■ SUPPLIED MATERIAL ■
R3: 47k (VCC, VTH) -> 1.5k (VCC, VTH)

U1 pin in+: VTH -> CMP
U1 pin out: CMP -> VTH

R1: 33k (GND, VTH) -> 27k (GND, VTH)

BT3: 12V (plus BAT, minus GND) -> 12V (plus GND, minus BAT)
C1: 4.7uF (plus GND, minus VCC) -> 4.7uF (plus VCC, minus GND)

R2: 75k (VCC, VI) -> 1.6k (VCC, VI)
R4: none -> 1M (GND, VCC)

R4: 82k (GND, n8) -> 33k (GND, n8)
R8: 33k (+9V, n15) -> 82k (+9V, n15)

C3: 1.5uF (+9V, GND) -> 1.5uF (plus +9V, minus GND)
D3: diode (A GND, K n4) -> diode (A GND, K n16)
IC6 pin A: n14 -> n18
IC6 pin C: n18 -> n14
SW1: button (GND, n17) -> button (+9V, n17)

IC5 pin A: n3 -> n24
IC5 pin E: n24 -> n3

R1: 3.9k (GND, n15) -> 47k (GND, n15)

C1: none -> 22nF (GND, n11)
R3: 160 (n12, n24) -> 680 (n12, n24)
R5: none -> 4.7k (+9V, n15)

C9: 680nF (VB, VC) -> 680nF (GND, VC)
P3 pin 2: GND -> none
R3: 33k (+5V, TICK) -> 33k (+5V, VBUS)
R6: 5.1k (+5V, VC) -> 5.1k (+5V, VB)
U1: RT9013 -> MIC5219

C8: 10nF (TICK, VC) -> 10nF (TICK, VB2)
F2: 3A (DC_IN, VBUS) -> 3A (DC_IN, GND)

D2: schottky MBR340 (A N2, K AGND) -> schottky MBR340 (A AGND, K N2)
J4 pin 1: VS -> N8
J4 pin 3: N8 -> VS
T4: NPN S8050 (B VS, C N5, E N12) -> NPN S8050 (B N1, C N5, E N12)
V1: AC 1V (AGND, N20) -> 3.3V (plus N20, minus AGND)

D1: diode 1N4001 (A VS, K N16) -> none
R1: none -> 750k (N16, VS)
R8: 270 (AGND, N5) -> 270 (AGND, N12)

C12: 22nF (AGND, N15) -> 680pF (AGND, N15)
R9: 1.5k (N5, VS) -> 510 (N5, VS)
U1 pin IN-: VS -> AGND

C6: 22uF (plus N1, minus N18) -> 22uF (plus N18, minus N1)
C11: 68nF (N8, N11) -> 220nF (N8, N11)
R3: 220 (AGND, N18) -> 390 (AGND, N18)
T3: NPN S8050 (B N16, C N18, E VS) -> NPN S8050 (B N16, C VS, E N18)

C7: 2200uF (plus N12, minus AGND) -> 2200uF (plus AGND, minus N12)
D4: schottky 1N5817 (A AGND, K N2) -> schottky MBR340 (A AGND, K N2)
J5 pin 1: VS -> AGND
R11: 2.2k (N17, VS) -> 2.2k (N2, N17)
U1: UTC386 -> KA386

■ TASK INSTRUCTIONS ■
Look for the string "TICK" in the listing above and copy every line holding it.

■ EXERCISE SOLUTION ■
R3: 33k (+5V, TICK) -> 33k (+5V, VBUS)
C8: 10nF (TICK, VC) -> 10nF (TICK, VB2)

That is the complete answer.